ABOUT THIS TASK:
Restate the records that follow word for word; no pictures should appear.

RECORDS SUPPLIED:
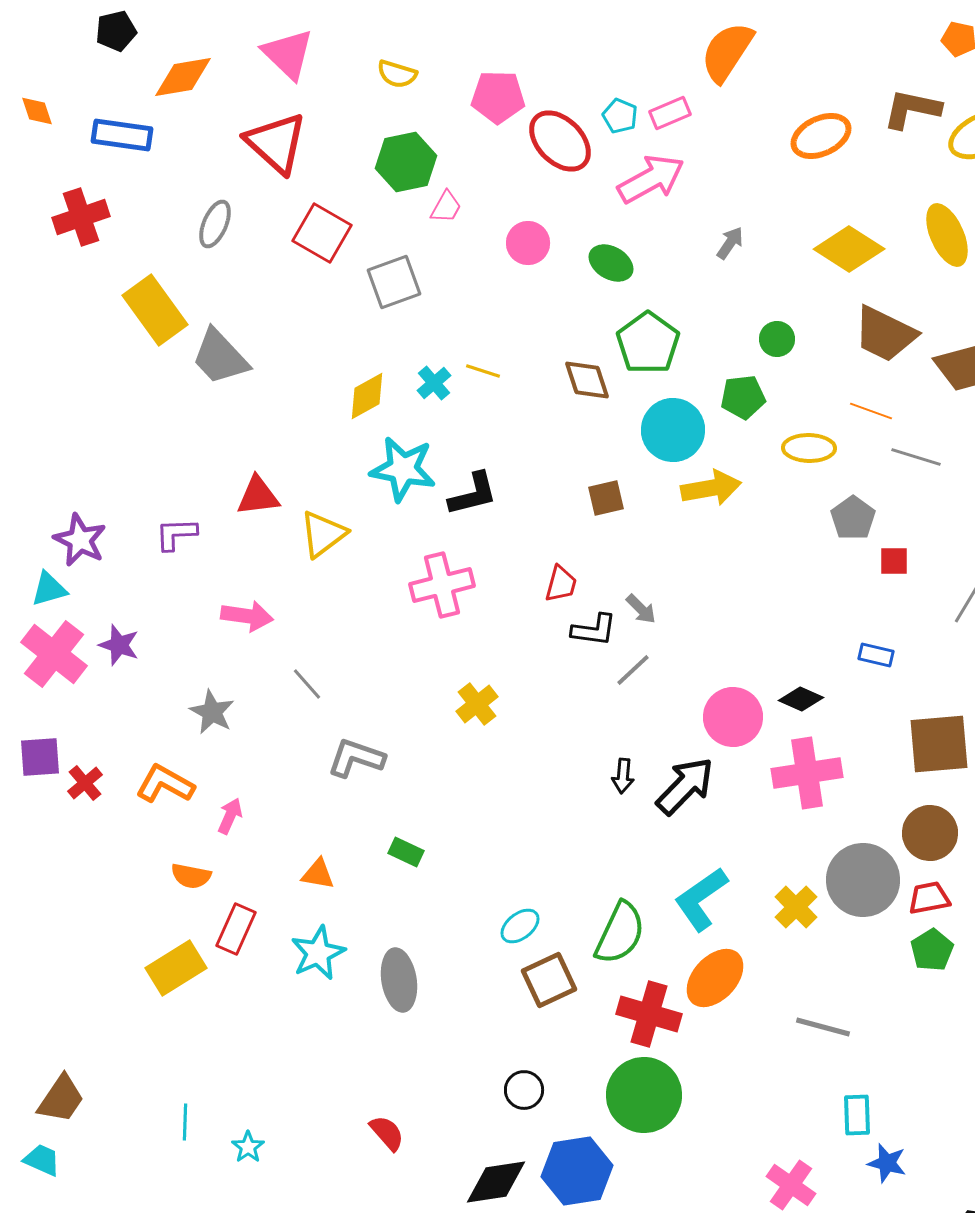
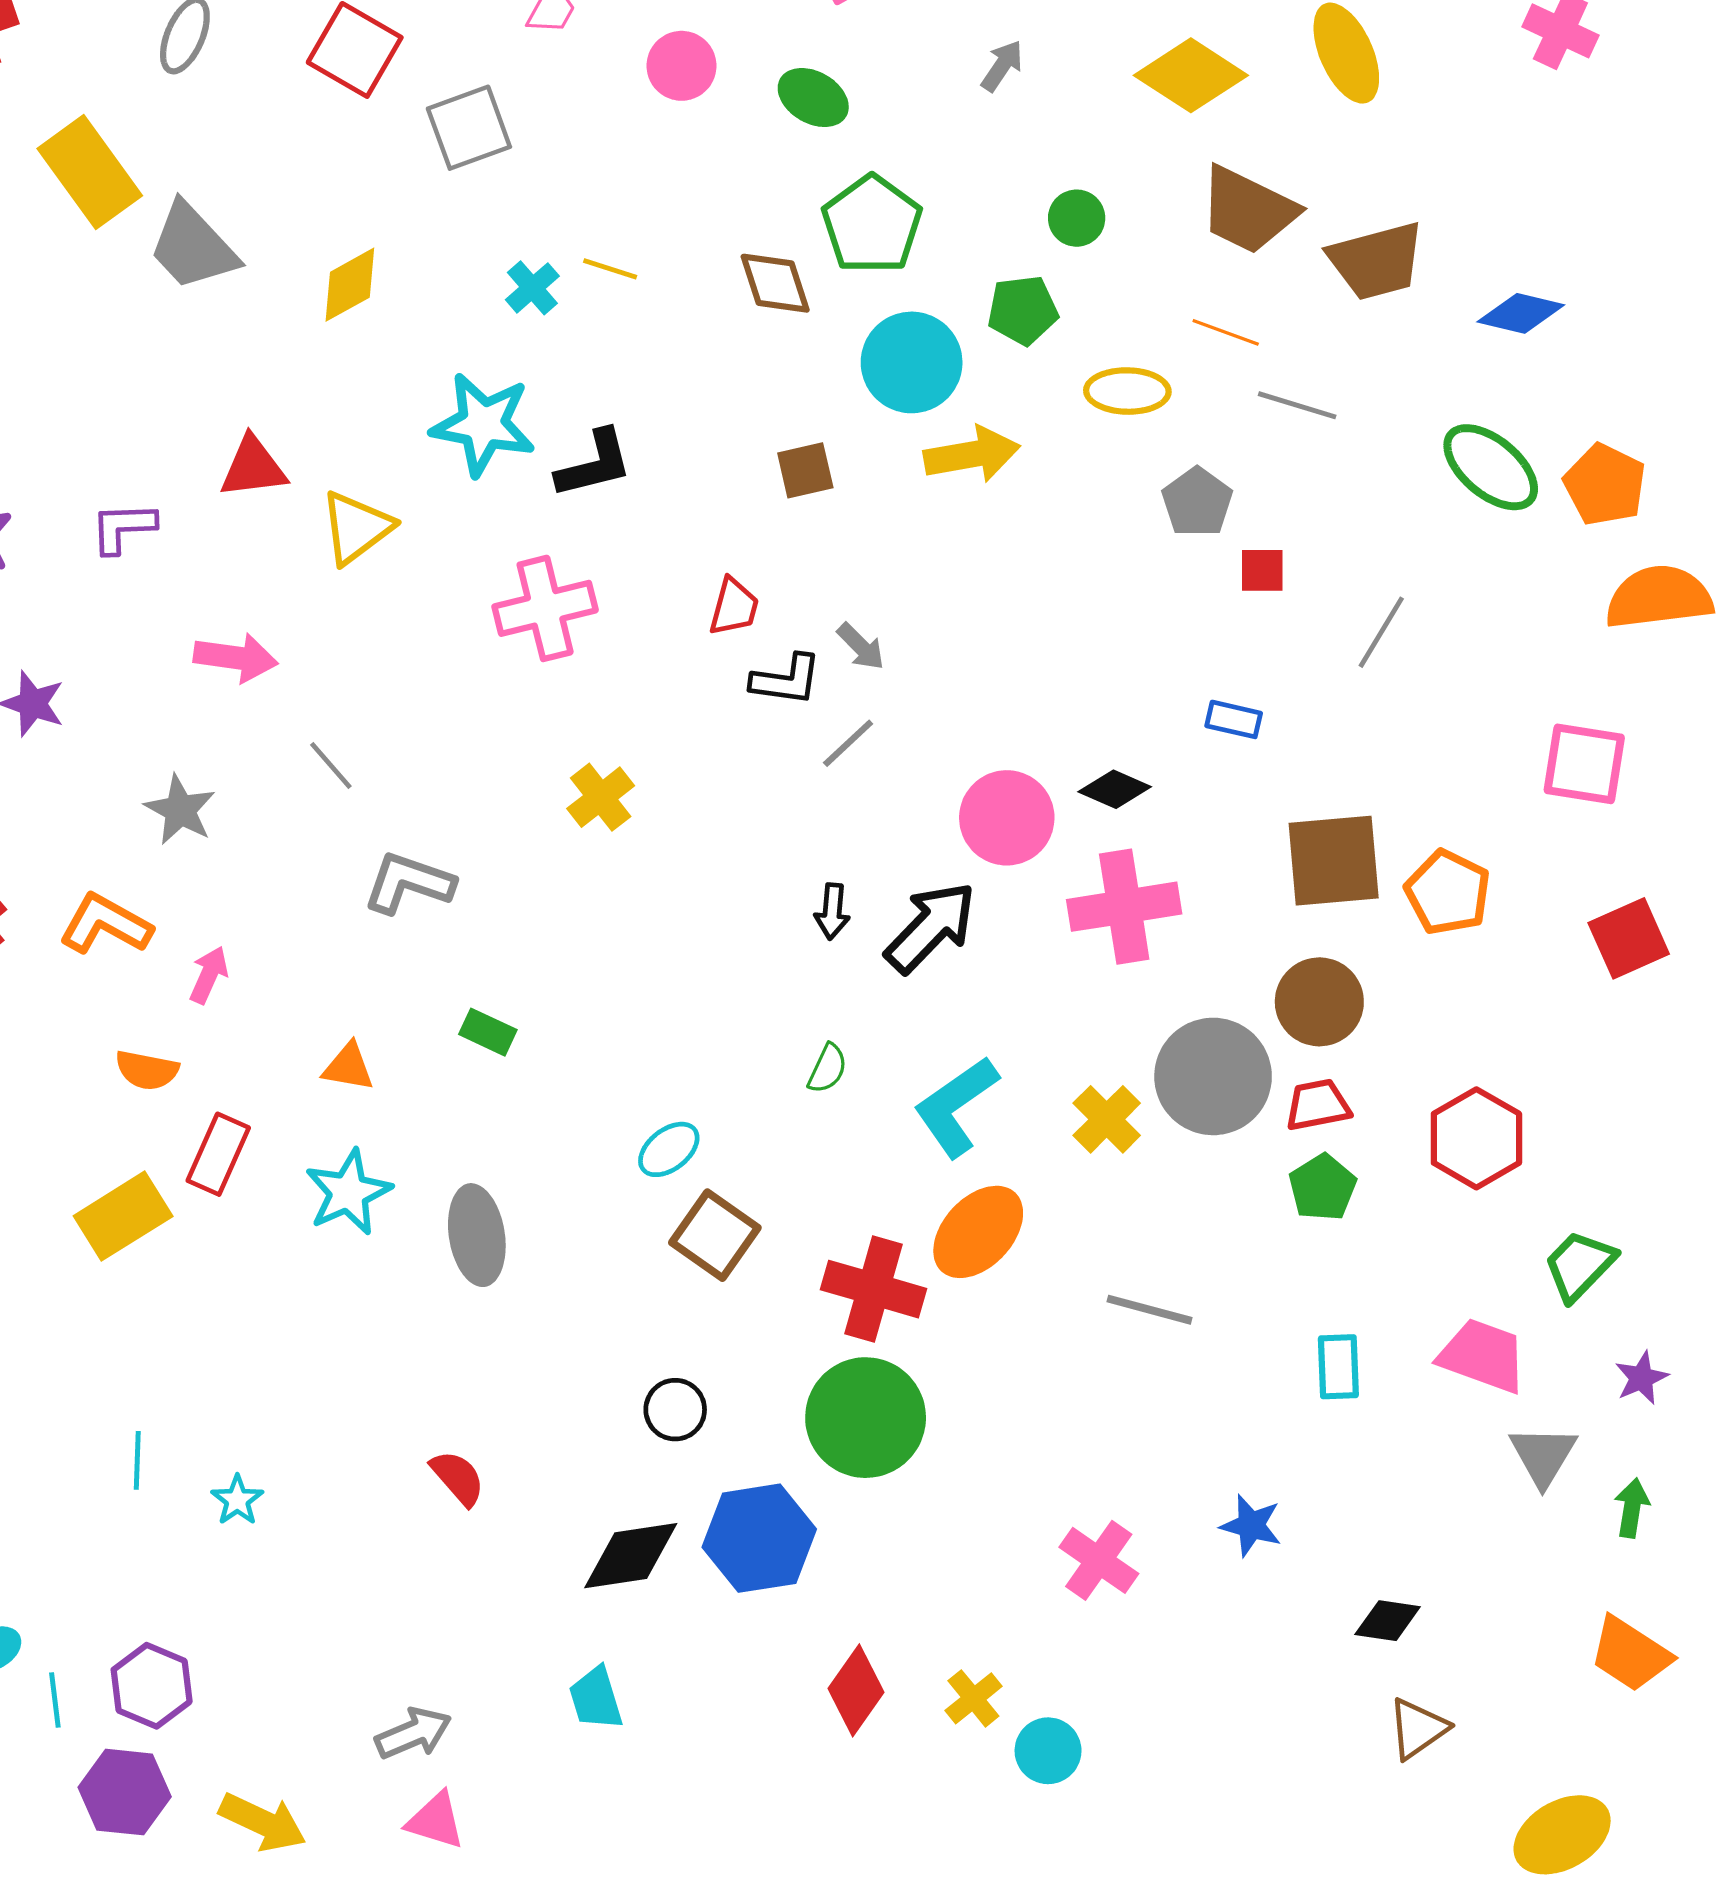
yellow diamond: (367, 396) -> (350, 285), moved
green semicircle: (620, 933) -> (827, 1069), moved, size x0.5
brown square: (549, 980) -> (715, 1235), turned -30
cyan rectangle: (857, 1115) -> (1338, 1367), moved

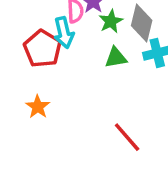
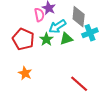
green star: (111, 21) -> (46, 39), moved
cyan arrow: (64, 33) -> (57, 26), moved, turned 78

ANSWER SPACE:
yellow diamond: (367, 396) -> (350, 285), moved
green semicircle: (620, 933) -> (827, 1069), moved, size x0.5
brown square: (549, 980) -> (715, 1235), turned -30
cyan rectangle: (857, 1115) -> (1338, 1367), moved

green star: (111, 21) -> (46, 39), moved
cyan arrow: (64, 33) -> (57, 26), moved, turned 78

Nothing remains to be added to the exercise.